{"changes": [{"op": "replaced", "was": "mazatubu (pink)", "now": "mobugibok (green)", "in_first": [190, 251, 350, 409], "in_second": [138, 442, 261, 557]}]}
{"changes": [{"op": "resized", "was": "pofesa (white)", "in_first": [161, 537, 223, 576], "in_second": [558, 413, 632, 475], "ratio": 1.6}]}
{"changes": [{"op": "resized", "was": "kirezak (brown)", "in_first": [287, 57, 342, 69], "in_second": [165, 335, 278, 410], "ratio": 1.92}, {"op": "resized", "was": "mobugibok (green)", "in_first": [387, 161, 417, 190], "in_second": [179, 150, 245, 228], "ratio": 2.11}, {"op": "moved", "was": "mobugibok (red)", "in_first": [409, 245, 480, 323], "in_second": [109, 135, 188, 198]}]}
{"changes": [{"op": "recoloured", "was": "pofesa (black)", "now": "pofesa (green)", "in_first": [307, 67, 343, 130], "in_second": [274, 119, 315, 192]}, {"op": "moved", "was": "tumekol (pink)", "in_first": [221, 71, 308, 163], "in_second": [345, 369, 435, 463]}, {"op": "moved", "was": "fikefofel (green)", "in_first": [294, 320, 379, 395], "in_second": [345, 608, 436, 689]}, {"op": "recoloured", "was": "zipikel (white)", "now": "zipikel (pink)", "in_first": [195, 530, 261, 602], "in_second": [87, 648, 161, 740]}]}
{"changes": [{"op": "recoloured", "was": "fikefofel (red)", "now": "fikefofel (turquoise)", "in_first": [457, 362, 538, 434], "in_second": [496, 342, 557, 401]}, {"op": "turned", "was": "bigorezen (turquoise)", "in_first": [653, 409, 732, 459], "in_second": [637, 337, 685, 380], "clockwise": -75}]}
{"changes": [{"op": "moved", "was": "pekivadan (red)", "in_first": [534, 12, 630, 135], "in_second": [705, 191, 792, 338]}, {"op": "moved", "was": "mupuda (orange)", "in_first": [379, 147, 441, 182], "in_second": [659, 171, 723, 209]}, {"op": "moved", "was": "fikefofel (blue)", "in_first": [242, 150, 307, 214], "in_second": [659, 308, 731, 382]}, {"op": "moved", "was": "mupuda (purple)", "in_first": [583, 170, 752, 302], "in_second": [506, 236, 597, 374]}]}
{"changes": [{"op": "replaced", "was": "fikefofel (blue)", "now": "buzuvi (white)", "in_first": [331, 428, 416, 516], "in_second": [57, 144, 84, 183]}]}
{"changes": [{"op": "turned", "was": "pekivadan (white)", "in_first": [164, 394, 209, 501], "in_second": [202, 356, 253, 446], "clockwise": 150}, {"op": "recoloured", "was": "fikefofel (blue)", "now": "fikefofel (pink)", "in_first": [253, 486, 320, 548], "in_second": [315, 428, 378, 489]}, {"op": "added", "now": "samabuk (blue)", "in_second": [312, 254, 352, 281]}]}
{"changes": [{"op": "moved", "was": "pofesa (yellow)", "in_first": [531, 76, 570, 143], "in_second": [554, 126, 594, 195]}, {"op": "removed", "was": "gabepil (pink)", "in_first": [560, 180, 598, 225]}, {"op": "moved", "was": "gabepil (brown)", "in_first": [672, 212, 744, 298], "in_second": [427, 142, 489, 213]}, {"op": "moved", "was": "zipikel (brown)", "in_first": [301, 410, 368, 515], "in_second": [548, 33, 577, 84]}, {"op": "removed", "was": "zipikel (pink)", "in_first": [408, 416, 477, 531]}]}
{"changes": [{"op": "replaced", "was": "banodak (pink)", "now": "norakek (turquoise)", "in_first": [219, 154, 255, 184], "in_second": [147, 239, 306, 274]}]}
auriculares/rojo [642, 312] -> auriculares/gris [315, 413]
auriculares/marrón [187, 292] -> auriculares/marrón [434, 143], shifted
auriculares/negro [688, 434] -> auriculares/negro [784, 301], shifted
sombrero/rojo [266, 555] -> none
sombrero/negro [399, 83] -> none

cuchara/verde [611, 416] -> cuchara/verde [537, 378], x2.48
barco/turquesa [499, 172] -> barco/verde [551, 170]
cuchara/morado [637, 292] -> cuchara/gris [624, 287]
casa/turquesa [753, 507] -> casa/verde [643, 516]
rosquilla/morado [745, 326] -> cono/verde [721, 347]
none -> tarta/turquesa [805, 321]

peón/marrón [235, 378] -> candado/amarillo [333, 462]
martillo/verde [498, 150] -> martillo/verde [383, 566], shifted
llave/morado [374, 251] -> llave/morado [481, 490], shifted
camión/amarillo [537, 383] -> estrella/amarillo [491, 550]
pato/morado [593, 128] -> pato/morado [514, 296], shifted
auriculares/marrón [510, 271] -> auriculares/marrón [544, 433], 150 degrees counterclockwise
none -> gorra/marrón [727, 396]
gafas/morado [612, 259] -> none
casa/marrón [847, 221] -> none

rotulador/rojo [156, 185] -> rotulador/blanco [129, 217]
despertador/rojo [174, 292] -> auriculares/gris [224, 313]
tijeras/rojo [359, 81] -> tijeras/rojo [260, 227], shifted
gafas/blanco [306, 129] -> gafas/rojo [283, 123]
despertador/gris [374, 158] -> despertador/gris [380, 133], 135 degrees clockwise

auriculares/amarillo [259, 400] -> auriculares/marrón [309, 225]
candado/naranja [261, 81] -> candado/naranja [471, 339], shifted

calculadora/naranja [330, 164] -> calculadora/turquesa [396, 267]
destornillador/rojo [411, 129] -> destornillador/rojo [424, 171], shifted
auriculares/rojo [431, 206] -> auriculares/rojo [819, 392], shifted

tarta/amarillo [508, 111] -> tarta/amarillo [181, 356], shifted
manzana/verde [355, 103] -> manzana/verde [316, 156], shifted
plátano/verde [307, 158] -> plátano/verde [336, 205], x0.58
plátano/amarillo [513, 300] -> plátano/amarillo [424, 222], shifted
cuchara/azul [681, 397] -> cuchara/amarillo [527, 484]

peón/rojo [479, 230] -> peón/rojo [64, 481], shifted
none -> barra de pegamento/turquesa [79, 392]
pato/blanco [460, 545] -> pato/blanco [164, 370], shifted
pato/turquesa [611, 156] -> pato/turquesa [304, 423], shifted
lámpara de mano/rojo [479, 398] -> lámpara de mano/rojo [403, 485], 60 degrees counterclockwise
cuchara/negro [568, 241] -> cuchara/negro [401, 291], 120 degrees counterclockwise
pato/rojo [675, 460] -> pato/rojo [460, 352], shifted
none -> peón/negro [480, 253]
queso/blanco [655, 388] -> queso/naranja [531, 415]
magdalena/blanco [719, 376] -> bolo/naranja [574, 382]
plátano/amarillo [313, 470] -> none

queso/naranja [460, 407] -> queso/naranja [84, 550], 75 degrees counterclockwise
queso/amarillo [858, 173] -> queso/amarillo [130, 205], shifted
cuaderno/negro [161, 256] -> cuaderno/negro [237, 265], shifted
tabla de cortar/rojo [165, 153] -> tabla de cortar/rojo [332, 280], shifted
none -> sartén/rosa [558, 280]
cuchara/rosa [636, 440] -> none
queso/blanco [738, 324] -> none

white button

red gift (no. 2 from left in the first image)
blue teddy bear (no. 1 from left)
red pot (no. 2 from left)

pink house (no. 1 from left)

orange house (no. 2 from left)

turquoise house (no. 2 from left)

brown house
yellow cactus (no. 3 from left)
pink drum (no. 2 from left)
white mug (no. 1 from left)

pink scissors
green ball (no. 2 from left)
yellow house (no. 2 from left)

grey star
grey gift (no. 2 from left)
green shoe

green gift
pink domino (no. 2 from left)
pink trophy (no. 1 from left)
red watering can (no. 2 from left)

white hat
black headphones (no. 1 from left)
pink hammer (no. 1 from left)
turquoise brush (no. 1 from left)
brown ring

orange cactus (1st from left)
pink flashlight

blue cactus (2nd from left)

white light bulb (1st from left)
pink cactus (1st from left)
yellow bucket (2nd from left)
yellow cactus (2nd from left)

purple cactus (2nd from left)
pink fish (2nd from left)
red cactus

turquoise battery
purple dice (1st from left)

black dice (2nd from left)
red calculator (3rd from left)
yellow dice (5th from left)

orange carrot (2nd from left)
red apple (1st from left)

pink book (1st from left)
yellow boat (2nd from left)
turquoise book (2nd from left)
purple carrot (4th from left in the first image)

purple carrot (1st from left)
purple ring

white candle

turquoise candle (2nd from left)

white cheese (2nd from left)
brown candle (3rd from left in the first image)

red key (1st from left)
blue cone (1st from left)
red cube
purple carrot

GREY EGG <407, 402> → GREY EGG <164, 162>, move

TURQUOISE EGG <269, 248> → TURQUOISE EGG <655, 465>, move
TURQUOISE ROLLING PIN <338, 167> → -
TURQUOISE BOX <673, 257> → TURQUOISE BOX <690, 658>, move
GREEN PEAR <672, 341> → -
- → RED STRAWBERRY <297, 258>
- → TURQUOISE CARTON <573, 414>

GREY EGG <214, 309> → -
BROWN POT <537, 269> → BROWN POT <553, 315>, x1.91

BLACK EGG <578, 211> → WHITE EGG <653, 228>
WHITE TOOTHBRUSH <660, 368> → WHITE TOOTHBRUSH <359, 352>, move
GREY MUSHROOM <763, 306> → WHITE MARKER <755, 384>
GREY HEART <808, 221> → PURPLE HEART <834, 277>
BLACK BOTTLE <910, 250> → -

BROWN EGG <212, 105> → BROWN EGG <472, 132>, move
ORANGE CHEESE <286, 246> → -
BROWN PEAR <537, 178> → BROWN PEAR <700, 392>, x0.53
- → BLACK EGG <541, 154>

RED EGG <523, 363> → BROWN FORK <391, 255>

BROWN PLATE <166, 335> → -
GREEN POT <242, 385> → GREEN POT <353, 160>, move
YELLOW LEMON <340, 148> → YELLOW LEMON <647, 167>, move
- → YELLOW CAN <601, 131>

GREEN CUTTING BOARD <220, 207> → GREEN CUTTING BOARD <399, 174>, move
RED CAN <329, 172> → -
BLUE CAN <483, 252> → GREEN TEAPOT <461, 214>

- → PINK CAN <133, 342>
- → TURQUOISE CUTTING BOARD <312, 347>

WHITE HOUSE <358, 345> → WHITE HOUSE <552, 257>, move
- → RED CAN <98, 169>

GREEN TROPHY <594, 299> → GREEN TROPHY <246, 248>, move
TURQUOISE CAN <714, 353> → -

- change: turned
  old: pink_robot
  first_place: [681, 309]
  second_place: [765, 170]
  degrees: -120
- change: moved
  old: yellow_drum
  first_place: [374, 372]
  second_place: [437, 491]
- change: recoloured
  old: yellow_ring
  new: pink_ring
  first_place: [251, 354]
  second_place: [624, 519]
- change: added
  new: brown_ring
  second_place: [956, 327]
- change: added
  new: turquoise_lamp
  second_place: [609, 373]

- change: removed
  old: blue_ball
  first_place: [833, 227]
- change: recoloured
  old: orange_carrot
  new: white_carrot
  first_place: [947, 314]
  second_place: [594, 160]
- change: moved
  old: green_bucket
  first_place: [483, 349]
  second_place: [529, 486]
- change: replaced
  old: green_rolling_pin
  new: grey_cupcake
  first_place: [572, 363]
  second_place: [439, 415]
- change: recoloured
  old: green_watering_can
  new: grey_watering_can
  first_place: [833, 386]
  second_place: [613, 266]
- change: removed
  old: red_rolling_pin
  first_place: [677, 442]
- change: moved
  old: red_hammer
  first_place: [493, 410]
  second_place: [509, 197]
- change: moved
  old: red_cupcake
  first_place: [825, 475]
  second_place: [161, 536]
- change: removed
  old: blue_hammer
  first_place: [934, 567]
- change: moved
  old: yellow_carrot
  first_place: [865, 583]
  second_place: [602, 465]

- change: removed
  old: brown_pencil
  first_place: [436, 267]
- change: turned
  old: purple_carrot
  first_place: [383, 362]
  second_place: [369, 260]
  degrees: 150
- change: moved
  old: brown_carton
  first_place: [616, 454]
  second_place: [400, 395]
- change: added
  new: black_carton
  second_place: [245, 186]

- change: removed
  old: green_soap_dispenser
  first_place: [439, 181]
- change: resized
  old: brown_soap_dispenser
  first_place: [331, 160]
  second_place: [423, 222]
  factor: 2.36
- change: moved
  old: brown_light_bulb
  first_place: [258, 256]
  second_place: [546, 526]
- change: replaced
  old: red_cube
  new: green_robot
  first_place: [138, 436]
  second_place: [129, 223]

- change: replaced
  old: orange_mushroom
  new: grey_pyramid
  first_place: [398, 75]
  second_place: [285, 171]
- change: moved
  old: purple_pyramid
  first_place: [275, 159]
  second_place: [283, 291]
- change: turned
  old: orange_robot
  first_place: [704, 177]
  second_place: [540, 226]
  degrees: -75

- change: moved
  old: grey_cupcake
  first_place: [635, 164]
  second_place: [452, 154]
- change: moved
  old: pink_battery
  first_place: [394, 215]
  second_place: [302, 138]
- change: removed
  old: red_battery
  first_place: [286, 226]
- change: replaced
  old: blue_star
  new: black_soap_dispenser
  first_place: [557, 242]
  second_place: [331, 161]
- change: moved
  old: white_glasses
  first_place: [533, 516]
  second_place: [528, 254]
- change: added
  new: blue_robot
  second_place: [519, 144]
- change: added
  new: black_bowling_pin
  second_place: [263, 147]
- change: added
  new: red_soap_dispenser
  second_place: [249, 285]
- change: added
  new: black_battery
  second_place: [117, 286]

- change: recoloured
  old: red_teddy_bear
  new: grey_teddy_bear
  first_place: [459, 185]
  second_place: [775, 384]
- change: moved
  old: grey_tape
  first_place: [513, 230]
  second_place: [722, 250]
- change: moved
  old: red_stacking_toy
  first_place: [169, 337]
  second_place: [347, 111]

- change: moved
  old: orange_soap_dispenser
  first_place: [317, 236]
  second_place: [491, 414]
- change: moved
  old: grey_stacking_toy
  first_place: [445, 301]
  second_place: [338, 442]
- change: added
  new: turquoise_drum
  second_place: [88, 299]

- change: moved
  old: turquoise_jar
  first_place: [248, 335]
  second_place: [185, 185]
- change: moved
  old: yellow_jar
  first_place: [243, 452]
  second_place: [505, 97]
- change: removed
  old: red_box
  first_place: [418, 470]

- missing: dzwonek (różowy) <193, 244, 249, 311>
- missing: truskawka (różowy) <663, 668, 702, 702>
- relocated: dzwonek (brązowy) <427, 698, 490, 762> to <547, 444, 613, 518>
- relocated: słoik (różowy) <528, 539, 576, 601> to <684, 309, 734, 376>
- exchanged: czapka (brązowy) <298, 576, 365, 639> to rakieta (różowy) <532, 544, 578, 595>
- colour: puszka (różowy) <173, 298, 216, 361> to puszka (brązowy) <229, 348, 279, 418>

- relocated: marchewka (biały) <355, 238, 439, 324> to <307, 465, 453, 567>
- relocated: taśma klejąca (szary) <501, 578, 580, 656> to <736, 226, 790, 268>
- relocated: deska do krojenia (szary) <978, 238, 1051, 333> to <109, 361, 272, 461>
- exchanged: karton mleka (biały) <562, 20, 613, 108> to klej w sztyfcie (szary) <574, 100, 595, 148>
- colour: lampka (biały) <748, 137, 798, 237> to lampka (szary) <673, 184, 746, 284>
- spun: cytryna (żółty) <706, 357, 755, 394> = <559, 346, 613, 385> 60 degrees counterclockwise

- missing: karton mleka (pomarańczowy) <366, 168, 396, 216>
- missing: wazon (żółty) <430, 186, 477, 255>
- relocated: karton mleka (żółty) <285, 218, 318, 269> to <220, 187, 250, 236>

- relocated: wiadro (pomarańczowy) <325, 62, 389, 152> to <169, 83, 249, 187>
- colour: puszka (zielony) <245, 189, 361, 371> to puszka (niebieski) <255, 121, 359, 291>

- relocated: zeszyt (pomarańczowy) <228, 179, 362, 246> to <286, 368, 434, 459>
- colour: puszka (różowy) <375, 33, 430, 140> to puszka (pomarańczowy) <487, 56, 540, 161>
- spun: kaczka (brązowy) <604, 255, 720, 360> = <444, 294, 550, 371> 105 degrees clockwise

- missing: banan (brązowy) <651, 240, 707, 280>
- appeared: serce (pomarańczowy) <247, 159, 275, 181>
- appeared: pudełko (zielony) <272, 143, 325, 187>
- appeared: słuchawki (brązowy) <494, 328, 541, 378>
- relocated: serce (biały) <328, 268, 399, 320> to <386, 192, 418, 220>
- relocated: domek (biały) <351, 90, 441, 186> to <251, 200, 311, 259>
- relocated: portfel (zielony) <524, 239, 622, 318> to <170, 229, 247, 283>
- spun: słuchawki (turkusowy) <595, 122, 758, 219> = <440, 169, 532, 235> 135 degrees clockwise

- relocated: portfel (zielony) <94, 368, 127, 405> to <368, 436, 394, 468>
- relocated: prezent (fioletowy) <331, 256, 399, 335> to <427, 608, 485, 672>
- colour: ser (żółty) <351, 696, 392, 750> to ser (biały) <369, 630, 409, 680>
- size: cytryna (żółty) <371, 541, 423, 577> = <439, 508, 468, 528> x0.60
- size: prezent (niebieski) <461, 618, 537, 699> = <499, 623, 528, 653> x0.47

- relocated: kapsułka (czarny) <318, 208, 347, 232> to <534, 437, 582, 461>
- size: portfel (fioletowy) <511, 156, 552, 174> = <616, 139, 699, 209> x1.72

____

### PROBLEM STATEMENT
Looking at each line of the records, count the ones where the word "dzwonek" appears, and report only the count.

### RESPONSE AREA
2